[Start of section]

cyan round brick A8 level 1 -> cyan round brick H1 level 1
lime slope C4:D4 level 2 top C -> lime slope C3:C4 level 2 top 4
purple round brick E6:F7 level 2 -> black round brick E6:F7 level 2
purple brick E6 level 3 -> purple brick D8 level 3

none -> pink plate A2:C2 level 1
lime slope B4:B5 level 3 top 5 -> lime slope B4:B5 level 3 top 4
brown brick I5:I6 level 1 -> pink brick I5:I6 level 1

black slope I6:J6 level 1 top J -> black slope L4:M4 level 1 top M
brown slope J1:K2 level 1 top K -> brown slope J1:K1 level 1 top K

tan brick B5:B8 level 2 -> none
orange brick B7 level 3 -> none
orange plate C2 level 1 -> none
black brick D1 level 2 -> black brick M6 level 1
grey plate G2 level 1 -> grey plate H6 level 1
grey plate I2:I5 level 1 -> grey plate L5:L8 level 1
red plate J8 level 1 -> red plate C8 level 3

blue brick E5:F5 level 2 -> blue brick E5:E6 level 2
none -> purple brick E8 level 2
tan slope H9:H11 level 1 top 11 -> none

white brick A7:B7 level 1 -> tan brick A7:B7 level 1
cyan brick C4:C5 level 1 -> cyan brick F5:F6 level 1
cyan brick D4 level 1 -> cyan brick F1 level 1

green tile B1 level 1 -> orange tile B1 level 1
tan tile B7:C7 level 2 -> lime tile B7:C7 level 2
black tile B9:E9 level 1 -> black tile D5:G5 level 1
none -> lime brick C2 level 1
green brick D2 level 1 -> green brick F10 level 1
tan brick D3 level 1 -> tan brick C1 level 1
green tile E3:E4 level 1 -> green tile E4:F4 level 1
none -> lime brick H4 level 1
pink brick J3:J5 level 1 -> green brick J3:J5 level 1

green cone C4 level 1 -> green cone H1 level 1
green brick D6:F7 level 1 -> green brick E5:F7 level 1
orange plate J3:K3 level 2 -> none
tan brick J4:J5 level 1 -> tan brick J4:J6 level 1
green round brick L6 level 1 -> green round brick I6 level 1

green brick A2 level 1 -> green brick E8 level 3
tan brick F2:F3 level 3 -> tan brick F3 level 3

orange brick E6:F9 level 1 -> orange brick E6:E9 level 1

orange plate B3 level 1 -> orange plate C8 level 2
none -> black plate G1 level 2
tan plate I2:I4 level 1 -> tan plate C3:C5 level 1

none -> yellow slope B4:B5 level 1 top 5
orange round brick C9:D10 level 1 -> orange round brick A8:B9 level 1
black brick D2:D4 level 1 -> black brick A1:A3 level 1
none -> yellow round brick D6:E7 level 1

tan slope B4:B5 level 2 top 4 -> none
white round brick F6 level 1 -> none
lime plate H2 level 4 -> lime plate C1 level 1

[End of section]

Which lines hold the word "green"? Copy each of them from the records.

- [ANSWER BOX]:
green tile B1 level 1 -> orange tile B1 level 1
green brick D2 level 1 -> green brick F10 level 1
green tile E3:E4 level 1 -> green tile E4:F4 level 1
pink brick J3:J5 level 1 -> green brick J3:J5 level 1
green cone C4 level 1 -> green cone H1 level 1
green brick D6:F7 level 1 -> green brick E5:F7 level 1
green round brick L6 level 1 -> green round brick I6 level 1
green brick A2 level 1 -> green brick E8 level 3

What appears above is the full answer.